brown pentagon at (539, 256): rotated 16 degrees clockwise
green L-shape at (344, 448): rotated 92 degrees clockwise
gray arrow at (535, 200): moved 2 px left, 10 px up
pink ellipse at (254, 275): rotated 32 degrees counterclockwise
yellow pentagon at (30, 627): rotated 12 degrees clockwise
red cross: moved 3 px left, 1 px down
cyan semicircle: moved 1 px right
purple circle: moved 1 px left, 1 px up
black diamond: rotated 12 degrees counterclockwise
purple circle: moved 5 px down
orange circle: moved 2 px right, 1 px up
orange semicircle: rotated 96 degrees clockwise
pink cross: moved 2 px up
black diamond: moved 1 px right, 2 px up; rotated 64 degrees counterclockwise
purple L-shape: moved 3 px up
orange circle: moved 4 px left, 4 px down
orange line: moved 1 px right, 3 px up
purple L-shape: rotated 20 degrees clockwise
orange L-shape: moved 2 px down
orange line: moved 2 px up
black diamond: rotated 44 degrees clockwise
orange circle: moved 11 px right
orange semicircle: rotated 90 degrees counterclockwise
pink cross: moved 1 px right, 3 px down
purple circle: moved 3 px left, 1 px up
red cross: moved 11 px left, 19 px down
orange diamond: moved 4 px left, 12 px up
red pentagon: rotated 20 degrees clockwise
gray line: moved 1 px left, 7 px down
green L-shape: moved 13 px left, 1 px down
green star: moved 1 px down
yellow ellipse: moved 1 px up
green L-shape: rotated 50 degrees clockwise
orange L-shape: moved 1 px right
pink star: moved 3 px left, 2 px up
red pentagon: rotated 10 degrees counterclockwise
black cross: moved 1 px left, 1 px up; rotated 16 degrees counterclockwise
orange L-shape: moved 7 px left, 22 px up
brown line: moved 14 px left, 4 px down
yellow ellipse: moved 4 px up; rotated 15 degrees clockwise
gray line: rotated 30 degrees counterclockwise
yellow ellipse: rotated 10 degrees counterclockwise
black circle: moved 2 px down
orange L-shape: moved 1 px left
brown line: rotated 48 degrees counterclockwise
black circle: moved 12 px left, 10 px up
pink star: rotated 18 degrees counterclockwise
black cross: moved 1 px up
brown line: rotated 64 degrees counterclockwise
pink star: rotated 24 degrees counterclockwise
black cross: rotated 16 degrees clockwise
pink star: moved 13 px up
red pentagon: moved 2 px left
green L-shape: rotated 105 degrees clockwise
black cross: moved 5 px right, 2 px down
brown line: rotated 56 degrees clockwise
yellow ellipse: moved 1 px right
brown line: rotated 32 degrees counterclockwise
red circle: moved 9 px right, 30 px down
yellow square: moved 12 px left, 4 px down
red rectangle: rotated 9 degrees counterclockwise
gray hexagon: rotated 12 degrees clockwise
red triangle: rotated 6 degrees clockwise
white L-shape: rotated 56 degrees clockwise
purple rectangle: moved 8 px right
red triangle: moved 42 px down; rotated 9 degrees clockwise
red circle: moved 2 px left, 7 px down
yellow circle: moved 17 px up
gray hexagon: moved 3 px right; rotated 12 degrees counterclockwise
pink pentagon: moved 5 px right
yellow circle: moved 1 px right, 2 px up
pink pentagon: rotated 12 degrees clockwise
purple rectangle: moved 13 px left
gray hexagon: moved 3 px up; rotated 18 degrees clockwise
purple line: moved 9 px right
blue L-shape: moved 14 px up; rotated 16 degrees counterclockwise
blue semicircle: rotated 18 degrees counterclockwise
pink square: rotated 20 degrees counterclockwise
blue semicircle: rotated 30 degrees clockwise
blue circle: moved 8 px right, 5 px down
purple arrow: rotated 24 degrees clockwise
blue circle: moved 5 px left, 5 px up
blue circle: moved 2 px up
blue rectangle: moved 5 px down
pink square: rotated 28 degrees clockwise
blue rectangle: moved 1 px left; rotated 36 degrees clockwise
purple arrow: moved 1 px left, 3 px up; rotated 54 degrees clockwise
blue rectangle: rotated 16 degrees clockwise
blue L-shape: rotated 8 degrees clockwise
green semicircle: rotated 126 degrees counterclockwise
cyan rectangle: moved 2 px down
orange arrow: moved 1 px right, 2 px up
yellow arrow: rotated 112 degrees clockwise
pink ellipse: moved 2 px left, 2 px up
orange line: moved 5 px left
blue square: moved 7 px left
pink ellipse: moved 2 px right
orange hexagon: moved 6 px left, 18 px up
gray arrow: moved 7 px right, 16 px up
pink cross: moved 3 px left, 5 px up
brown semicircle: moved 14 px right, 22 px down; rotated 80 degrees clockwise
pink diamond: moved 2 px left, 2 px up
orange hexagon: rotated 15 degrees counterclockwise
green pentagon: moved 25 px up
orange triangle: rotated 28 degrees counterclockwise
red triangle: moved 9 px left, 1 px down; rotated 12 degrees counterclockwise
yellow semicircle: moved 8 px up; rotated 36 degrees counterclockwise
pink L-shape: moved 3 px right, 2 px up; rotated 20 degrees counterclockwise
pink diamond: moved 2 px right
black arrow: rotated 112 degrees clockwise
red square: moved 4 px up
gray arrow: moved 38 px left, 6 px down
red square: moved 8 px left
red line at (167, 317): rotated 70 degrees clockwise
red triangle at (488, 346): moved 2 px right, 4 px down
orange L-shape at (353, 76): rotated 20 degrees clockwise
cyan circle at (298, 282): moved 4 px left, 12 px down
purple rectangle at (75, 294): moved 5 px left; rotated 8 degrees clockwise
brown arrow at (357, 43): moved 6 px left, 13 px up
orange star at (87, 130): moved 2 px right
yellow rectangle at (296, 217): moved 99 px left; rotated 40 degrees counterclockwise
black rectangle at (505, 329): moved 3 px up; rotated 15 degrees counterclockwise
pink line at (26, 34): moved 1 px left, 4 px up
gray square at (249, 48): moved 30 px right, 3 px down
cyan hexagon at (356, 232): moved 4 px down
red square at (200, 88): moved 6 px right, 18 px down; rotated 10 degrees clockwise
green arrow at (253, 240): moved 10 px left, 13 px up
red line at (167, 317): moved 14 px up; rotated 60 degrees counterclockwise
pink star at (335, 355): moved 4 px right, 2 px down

What needs to be done:
Copy all the rows again, changing every "px" to "pixels" and leaving everything else as it is.

In response:
brown pentagon at (539, 256): rotated 16 degrees clockwise
green L-shape at (344, 448): rotated 92 degrees clockwise
gray arrow at (535, 200): moved 2 pixels left, 10 pixels up
pink ellipse at (254, 275): rotated 32 degrees counterclockwise
yellow pentagon at (30, 627): rotated 12 degrees clockwise
red cross: moved 3 pixels left, 1 pixels down
cyan semicircle: moved 1 pixels right
purple circle: moved 1 pixels left, 1 pixels up
black diamond: rotated 12 degrees counterclockwise
purple circle: moved 5 pixels down
orange circle: moved 2 pixels right, 1 pixels up
orange semicircle: rotated 96 degrees clockwise
pink cross: moved 2 pixels up
black diamond: moved 1 pixels right, 2 pixels up; rotated 64 degrees counterclockwise
purple L-shape: moved 3 pixels up
orange circle: moved 4 pixels left, 4 pixels down
orange line: moved 1 pixels right, 3 pixels up
purple L-shape: rotated 20 degrees clockwise
orange L-shape: moved 2 pixels down
orange line: moved 2 pixels up
black diamond: rotated 44 degrees clockwise
orange circle: moved 11 pixels right
orange semicircle: rotated 90 degrees counterclockwise
pink cross: moved 1 pixels right, 3 pixels down
purple circle: moved 3 pixels left, 1 pixels up
red cross: moved 11 pixels left, 19 pixels down
orange diamond: moved 4 pixels left, 12 pixels up
red pentagon: rotated 20 degrees clockwise
gray line: moved 1 pixels left, 7 pixels down
green L-shape: moved 13 pixels left, 1 pixels down
green star: moved 1 pixels down
yellow ellipse: moved 1 pixels up
green L-shape: rotated 50 degrees clockwise
orange L-shape: moved 1 pixels right
pink star: moved 3 pixels left, 2 pixels up
red pentagon: rotated 10 degrees counterclockwise
black cross: moved 1 pixels left, 1 pixels up; rotated 16 degrees counterclockwise
orange L-shape: moved 7 pixels left, 22 pixels up
brown line: moved 14 pixels left, 4 pixels down
yellow ellipse: moved 4 pixels up; rotated 15 degrees clockwise
gray line: rotated 30 degrees counterclockwise
yellow ellipse: rotated 10 degrees counterclockwise
black circle: moved 2 pixels down
orange L-shape: moved 1 pixels left
brown line: rotated 48 degrees counterclockwise
black circle: moved 12 pixels left, 10 pixels up
pink star: rotated 18 degrees counterclockwise
black cross: moved 1 pixels up
brown line: rotated 64 degrees counterclockwise
pink star: rotated 24 degrees counterclockwise
black cross: rotated 16 degrees clockwise
pink star: moved 13 pixels up
red pentagon: moved 2 pixels left
green L-shape: rotated 105 degrees clockwise
black cross: moved 5 pixels right, 2 pixels down
brown line: rotated 56 degrees clockwise
yellow ellipse: moved 1 pixels right
brown line: rotated 32 degrees counterclockwise
red circle: moved 9 pixels right, 30 pixels down
yellow square: moved 12 pixels left, 4 pixels down
red rectangle: rotated 9 degrees counterclockwise
gray hexagon: rotated 12 degrees clockwise
red triangle: rotated 6 degrees clockwise
white L-shape: rotated 56 degrees clockwise
purple rectangle: moved 8 pixels right
red triangle: moved 42 pixels down; rotated 9 degrees clockwise
red circle: moved 2 pixels left, 7 pixels down
yellow circle: moved 17 pixels up
gray hexagon: moved 3 pixels right; rotated 12 degrees counterclockwise
pink pentagon: moved 5 pixels right
yellow circle: moved 1 pixels right, 2 pixels up
pink pentagon: rotated 12 degrees clockwise
purple rectangle: moved 13 pixels left
gray hexagon: moved 3 pixels up; rotated 18 degrees clockwise
purple line: moved 9 pixels right
blue L-shape: moved 14 pixels up; rotated 16 degrees counterclockwise
blue semicircle: rotated 18 degrees counterclockwise
pink square: rotated 20 degrees counterclockwise
blue semicircle: rotated 30 degrees clockwise
blue circle: moved 8 pixels right, 5 pixels down
purple arrow: rotated 24 degrees clockwise
blue circle: moved 5 pixels left, 5 pixels up
blue circle: moved 2 pixels up
blue rectangle: moved 5 pixels down
pink square: rotated 28 degrees clockwise
blue rectangle: moved 1 pixels left; rotated 36 degrees clockwise
purple arrow: moved 1 pixels left, 3 pixels up; rotated 54 degrees clockwise
blue rectangle: rotated 16 degrees clockwise
blue L-shape: rotated 8 degrees clockwise
green semicircle: rotated 126 degrees counterclockwise
cyan rectangle: moved 2 pixels down
orange arrow: moved 1 pixels right, 2 pixels up
yellow arrow: rotated 112 degrees clockwise
pink ellipse: moved 2 pixels left, 2 pixels up
orange line: moved 5 pixels left
blue square: moved 7 pixels left
pink ellipse: moved 2 pixels right
orange hexagon: moved 6 pixels left, 18 pixels up
gray arrow: moved 7 pixels right, 16 pixels up
pink cross: moved 3 pixels left, 5 pixels up
brown semicircle: moved 14 pixels right, 22 pixels down; rotated 80 degrees clockwise
pink diamond: moved 2 pixels left, 2 pixels up
orange hexagon: rotated 15 degrees counterclockwise
green pentagon: moved 25 pixels up
orange triangle: rotated 28 degrees counterclockwise
red triangle: moved 9 pixels left, 1 pixels down; rotated 12 degrees counterclockwise
yellow semicircle: moved 8 pixels up; rotated 36 degrees counterclockwise
pink L-shape: moved 3 pixels right, 2 pixels up; rotated 20 degrees counterclockwise
pink diamond: moved 2 pixels right
black arrow: rotated 112 degrees clockwise
red square: moved 4 pixels up
gray arrow: moved 38 pixels left, 6 pixels down
red square: moved 8 pixels left
red line at (167, 317): rotated 70 degrees clockwise
red triangle at (488, 346): moved 2 pixels right, 4 pixels down
orange L-shape at (353, 76): rotated 20 degrees clockwise
cyan circle at (298, 282): moved 4 pixels left, 12 pixels down
purple rectangle at (75, 294): moved 5 pixels left; rotated 8 degrees clockwise
brown arrow at (357, 43): moved 6 pixels left, 13 pixels up
orange star at (87, 130): moved 2 pixels right
yellow rectangle at (296, 217): moved 99 pixels left; rotated 40 degrees counterclockwise
black rectangle at (505, 329): moved 3 pixels up; rotated 15 degrees counterclockwise
pink line at (26, 34): moved 1 pixels left, 4 pixels up
gray square at (249, 48): moved 30 pixels right, 3 pixels down
cyan hexagon at (356, 232): moved 4 pixels down
red square at (200, 88): moved 6 pixels right, 18 pixels down; rotated 10 degrees clockwise
green arrow at (253, 240): moved 10 pixels left, 13 pixels up
red line at (167, 317): moved 14 pixels up; rotated 60 degrees counterclockwise
pink star at (335, 355): moved 4 pixels right, 2 pixels down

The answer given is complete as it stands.